PROVIDED RECORDS:
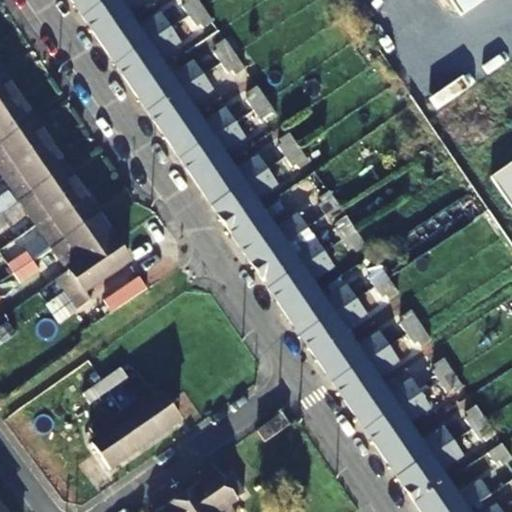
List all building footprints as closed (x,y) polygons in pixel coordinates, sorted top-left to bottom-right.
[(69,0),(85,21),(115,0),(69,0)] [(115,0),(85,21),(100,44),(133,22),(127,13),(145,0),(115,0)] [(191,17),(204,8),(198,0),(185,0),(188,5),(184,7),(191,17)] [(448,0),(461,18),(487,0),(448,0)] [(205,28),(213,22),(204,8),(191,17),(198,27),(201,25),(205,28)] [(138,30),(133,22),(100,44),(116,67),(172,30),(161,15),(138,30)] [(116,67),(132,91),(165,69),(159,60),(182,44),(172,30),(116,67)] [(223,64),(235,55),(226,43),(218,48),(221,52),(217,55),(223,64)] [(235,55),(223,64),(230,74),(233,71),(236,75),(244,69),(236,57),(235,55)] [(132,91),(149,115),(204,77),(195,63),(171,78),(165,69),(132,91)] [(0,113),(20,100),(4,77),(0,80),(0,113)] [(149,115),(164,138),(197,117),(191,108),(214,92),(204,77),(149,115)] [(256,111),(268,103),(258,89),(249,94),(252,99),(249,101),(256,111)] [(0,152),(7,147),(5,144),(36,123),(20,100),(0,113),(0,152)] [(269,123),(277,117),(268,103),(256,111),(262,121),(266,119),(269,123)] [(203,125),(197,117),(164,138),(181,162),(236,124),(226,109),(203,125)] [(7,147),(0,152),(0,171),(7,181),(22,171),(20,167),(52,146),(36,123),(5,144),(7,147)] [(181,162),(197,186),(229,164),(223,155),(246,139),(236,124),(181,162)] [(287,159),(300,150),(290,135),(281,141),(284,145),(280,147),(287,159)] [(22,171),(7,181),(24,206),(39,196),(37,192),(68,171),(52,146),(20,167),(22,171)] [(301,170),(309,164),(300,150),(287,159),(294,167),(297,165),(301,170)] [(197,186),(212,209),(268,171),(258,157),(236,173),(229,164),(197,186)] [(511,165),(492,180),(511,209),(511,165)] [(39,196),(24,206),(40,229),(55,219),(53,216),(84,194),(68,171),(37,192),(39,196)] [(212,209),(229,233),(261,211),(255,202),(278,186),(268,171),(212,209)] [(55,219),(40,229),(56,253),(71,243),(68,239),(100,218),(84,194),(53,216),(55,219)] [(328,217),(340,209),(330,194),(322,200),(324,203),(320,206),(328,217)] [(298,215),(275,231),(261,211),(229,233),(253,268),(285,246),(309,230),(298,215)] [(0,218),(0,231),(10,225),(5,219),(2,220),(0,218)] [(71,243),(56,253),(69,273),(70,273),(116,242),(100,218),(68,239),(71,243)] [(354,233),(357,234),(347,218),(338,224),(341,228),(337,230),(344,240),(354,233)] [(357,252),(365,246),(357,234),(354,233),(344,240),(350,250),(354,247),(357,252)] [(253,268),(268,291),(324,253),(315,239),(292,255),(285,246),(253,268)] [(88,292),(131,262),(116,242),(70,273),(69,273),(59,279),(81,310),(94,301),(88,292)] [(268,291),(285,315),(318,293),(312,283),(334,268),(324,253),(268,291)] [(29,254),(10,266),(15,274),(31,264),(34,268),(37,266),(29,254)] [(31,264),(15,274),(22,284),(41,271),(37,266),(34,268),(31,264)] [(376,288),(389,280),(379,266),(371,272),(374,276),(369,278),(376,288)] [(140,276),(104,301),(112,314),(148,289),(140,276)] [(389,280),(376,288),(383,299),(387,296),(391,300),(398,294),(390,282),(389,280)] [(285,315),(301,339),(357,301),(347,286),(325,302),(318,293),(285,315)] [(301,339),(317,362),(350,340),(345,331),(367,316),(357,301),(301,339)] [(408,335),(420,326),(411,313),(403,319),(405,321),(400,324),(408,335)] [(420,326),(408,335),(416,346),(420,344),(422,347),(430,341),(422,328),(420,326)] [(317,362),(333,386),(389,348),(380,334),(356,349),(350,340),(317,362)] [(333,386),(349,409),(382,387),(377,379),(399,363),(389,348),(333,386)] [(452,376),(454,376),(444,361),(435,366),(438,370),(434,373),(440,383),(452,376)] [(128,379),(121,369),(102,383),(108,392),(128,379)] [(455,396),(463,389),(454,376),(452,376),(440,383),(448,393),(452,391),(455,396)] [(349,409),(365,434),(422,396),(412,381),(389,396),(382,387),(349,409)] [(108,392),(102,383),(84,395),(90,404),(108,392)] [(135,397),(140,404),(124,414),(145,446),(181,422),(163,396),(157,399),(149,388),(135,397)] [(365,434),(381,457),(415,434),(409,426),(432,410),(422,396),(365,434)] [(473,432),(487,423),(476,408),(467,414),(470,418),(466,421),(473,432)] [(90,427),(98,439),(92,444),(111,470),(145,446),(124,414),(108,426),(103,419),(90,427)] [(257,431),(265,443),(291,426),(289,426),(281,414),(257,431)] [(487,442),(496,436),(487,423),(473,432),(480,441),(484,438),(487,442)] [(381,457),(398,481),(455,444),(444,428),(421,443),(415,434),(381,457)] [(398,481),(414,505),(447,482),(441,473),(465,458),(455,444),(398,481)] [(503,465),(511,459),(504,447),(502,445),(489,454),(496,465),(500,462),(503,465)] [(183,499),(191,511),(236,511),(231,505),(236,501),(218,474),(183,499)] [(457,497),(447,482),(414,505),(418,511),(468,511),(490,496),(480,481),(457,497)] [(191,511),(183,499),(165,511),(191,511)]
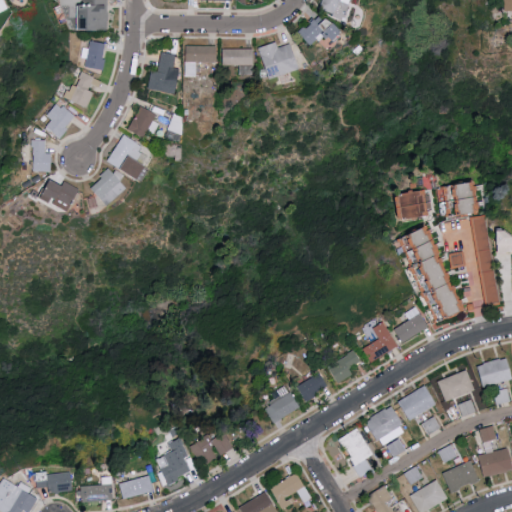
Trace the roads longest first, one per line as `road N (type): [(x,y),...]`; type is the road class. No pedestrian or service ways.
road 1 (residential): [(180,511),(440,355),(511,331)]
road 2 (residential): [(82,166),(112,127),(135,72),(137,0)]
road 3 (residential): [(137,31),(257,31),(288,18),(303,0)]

EXERCISE REQUIREMENTS:
Convert the lines above into a numbered list, omitting any blank lines and leaving out the pictures.

RESPONSE TO THIS TASK:
1. List all building footprints as closed (x,y) polygons in pixel coordinates, sorted top-left to bottom-right.
2. [(69,0),(85,21),(115,0),(69,0)] [(115,0),(85,21),(100,44),(133,22),(127,13),(145,0),(115,0)] [(191,17),(204,8),(198,0),(185,0),(188,5),(184,7),(191,17)] [(448,0),(461,18),(487,0),(448,0)] [(205,28),(213,22),(204,8),(191,17),(198,27),(201,25),(205,28)] [(138,30),(133,22),(100,44),(116,67),(172,30),(161,15),(138,30)] [(116,67),(132,91),(165,69),(159,60),(182,44),(172,30),(116,67)] [(223,64),(235,55),(226,43),(218,48),(221,52),(217,55),(223,64)] [(235,55),(223,64),(230,74),(233,71),(236,75),(244,69),(236,57),(235,55)] [(132,91),(149,115),(204,77),(195,63),(171,78),(165,69),(132,91)] [(0,113),(20,100),(4,77),(0,80),(0,113)] [(149,115),(164,138),(197,117),(191,108),(214,92),(204,77),(149,115)] [(256,111),(268,103),(258,89),(249,94),(252,99),(249,101),(256,111)] [(0,152),(7,147),(5,144),(36,123),(20,100),(0,113),(0,152)] [(269,123),(277,117),(268,103),(256,111),(262,121),(266,119),(269,123)] [(203,125),(197,117),(164,138),(181,162),(236,124),(226,109),(203,125)] [(7,147),(0,152),(0,171),(7,181),(22,171),(20,167),(52,146),(36,123),(5,144),(7,147)] [(181,162),(197,186),(229,164),(223,155),(246,139),(236,124),(181,162)] [(287,159),(300,150),(290,135),(281,141),(284,145),(280,147),(287,159)] [(22,171),(7,181),(24,206),(39,196),(37,192),(68,171),(52,146),(20,167),(22,171)] [(301,170),(309,164),(300,150),(287,159),(294,167),(297,165),(301,170)] [(197,186),(212,209),(268,171),(258,157),(236,173),(229,164),(197,186)] [(511,165),(492,180),(511,209),(511,165)] [(39,196),(24,206),(40,229),(55,219),(53,216),(84,194),(68,171),(37,192),(39,196)] [(212,209),(229,233),(261,211),(255,202),(278,186),(268,171),(212,209)] [(55,219),(40,229),(56,253),(71,243),(68,239),(100,218),(84,194),(53,216),(55,219)] [(328,217),(340,209),(330,194),(322,200),(324,203),(320,206),(328,217)] [(298,215),(275,231),(261,211),(229,233),(253,268),(285,246),(309,230),(298,215)] [(0,218),(0,231),(10,225),(5,219),(2,220),(0,218)] [(71,243),(56,253),(69,273),(70,273),(116,242),(100,218),(68,239),(71,243)] [(354,233),(357,234),(347,218),(338,224),(341,228),(337,230),(344,240),(354,233)] [(357,252),(365,246),(357,234),(354,233),(344,240),(350,250),(354,247),(357,252)] [(253,268),(268,291),(324,253),(315,239),(292,255),(285,246),(253,268)] [(88,292),(131,262),(116,242),(70,273),(69,273),(59,279),(81,310),(94,301),(88,292)] [(268,291),(285,315),(318,293),(312,283),(334,268),(324,253),(268,291)] [(29,254),(10,266),(15,274),(31,264),(34,268),(37,266),(29,254)] [(31,264),(15,274),(22,284),(41,271),(37,266),(34,268),(31,264)] [(376,288),(389,280),(379,266),(371,272),(374,276),(369,278),(376,288)] [(140,276),(104,301),(112,314),(148,289),(140,276)] [(389,280),(376,288),(383,299),(387,296),(391,300),(398,294),(390,282),(389,280)] [(285,315),(301,339),(357,301),(347,286),(325,302),(318,293),(285,315)] [(301,339),(317,362),(350,340),(345,331),(367,316),(357,301),(301,339)] [(408,335),(420,326),(411,313),(403,319),(405,321),(400,324),(408,335)] [(420,326),(408,335),(416,346),(420,344),(422,347),(430,341),(422,328),(420,326)] [(317,362),(333,386),(389,348),(380,334),(356,349),(350,340),(317,362)] [(333,386),(349,409),(382,387),(377,379),(399,363),(389,348),(333,386)] [(452,376),(454,376),(444,361),(435,366),(438,370),(434,373),(440,383),(452,376)] [(128,379),(121,369),(102,383),(108,392),(128,379)] [(455,396),(463,389),(454,376),(452,376),(440,383),(448,393),(452,391),(455,396)] [(349,409),(365,434),(422,396),(412,381),(389,396),(382,387),(349,409)] [(108,392),(102,383),(84,395),(90,404),(108,392)] [(135,397),(140,404),(124,414),(145,446),(181,422),(163,396),(157,399),(149,388),(135,397)] [(365,434),(381,457),(415,434),(409,426),(432,410),(422,396),(365,434)] [(473,432),(487,423),(476,408),(467,414),(470,418),(466,421),(473,432)] [(90,427),(98,439),(92,444),(111,470),(145,446),(124,414),(108,426),(103,419),(90,427)] [(257,431),(265,443),(291,426),(289,426),(281,414),(257,431)] [(487,442),(496,436),(487,423),(473,432),(480,441),(484,438),(487,442)] [(381,457),(398,481),(455,444),(444,428),(421,443),(415,434),(381,457)] [(398,481),(414,505),(447,482),(441,473),(465,458),(455,444),(398,481)] [(503,465),(511,459),(504,447),(502,445),(489,454),(496,465),(500,462),(503,465)] [(183,499),(191,511),(236,511),(231,505),(236,501),(218,474),(183,499)] [(457,497),(447,482),(414,505),(418,511),(468,511),(490,496),(480,481),(457,497)] [(191,511),(183,499),(165,511),(191,511)]
3. Trace the roads longest first, one per line as `road N (type): [(x,y),...]`; type is the road class. No pedestrian or service ways.
4. road 1 (residential): [(180,511),(440,355),(511,331)]
5. road 2 (residential): [(82,166),(112,127),(135,72),(137,0)]
6. road 3 (residential): [(137,31),(257,31),(288,18),(303,0)]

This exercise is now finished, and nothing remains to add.